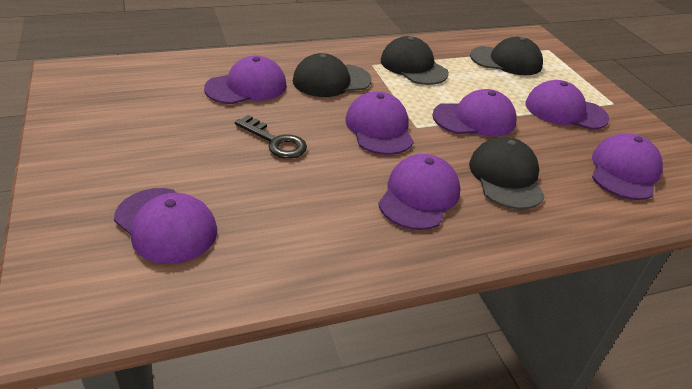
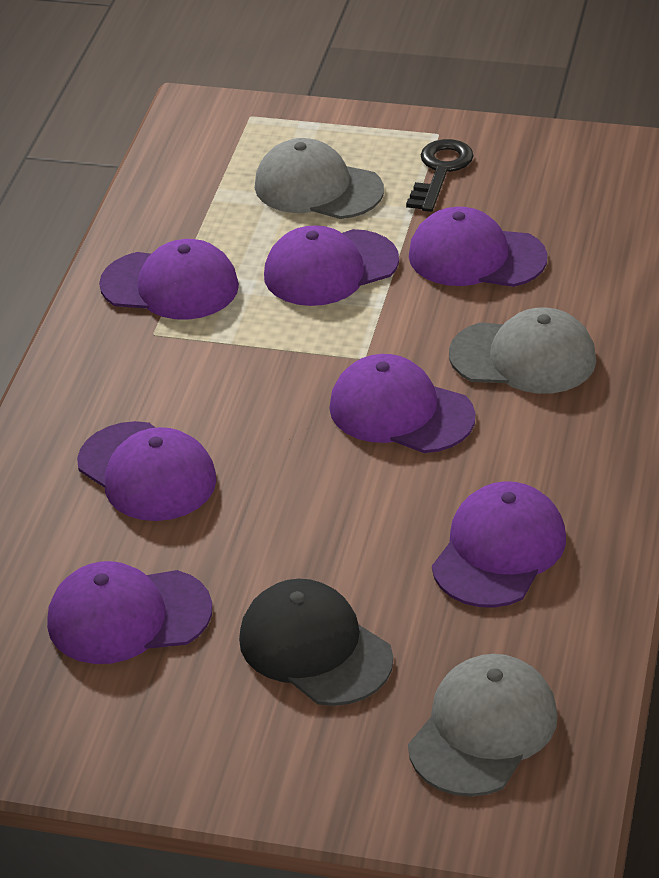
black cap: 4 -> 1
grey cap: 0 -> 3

....................

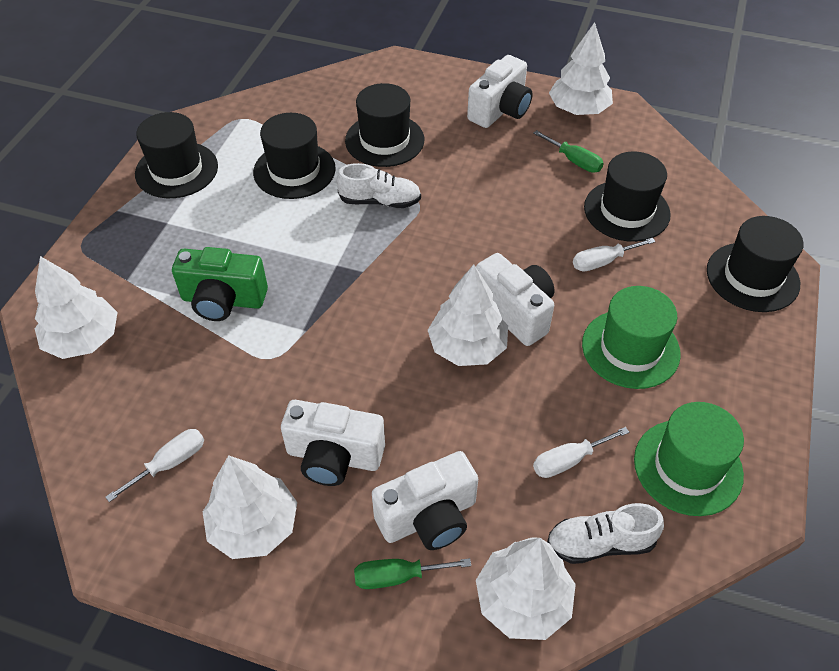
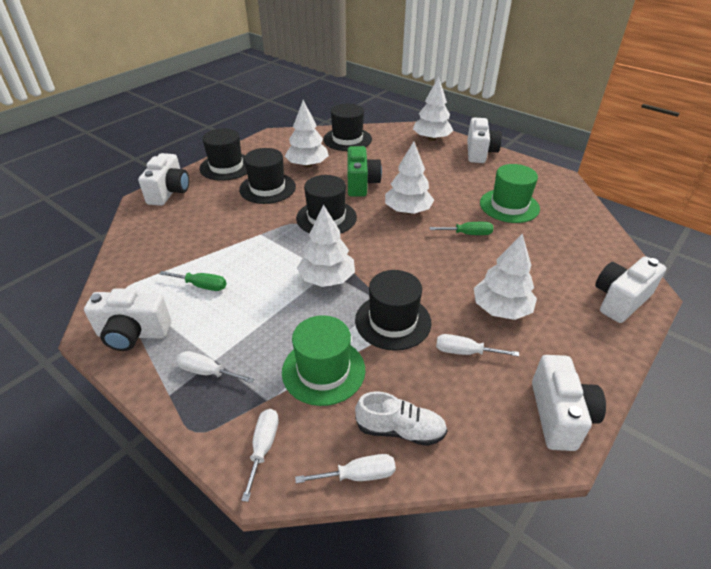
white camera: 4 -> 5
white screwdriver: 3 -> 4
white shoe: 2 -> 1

....................

TASK INSTRUCTIONS
Count how many lines of the material hold the string "white". Give the number and nothing more.

SOLUTION
3